Task requirements -> Among the entries below, one stretch runs from the line that contains "brown round brick" through the line that contains "orange round brick H6". Repeat that stretch exactly, ends included, and only that.

BEGIN Information

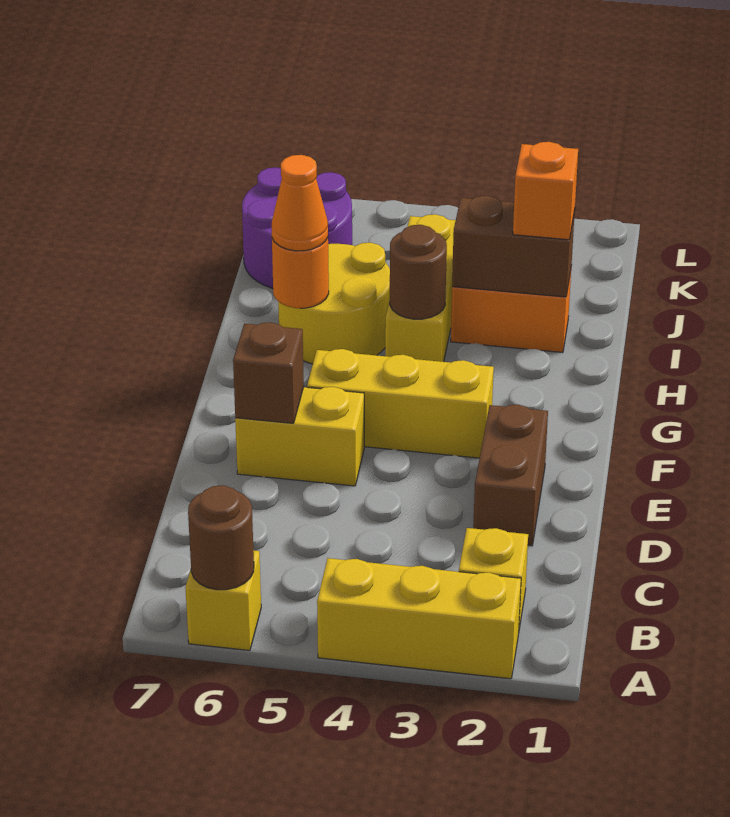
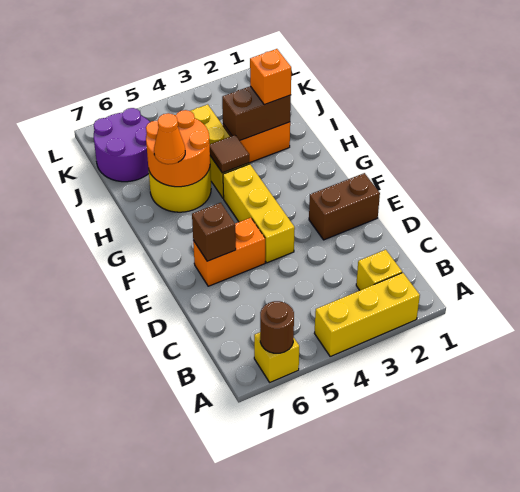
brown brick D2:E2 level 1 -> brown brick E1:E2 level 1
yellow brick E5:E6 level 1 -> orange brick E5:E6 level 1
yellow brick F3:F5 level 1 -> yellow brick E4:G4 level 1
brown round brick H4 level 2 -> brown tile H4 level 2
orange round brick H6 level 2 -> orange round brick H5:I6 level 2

END Information
BEGIN Information

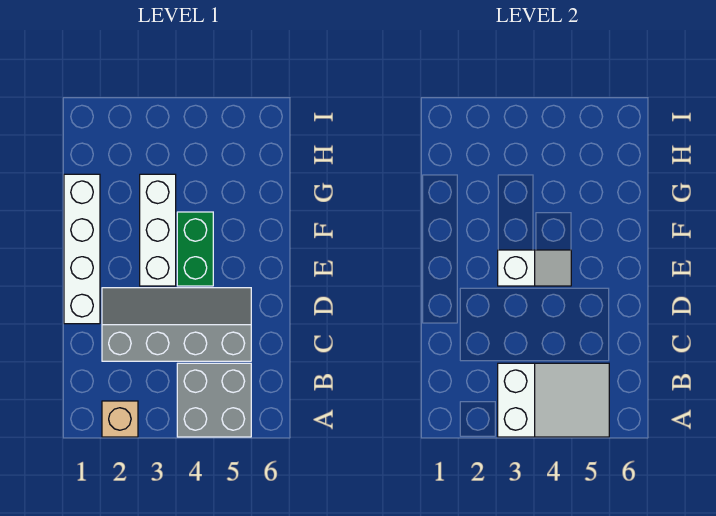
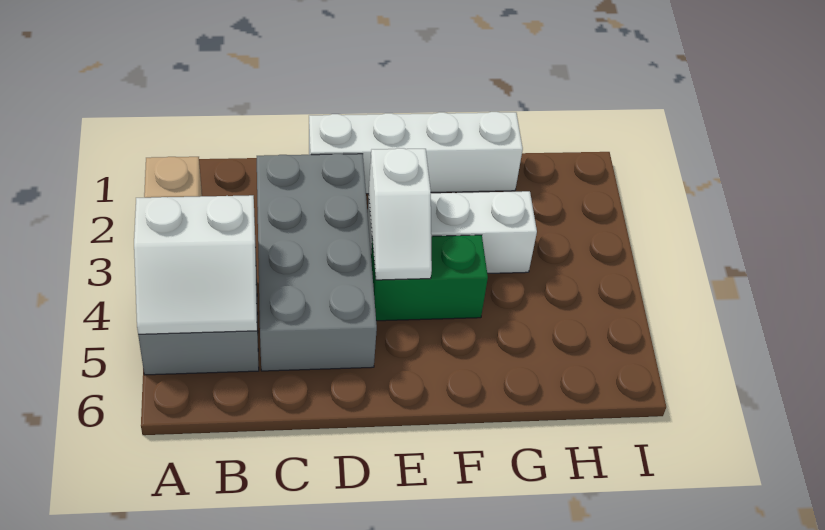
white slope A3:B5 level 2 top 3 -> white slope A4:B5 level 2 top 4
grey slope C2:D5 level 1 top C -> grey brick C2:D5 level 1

END Information

Exercise output ->
brown round brick H4 level 2 -> brown tile H4 level 2
orange round brick H6 level 2 -> orange round brick H5:I6 level 2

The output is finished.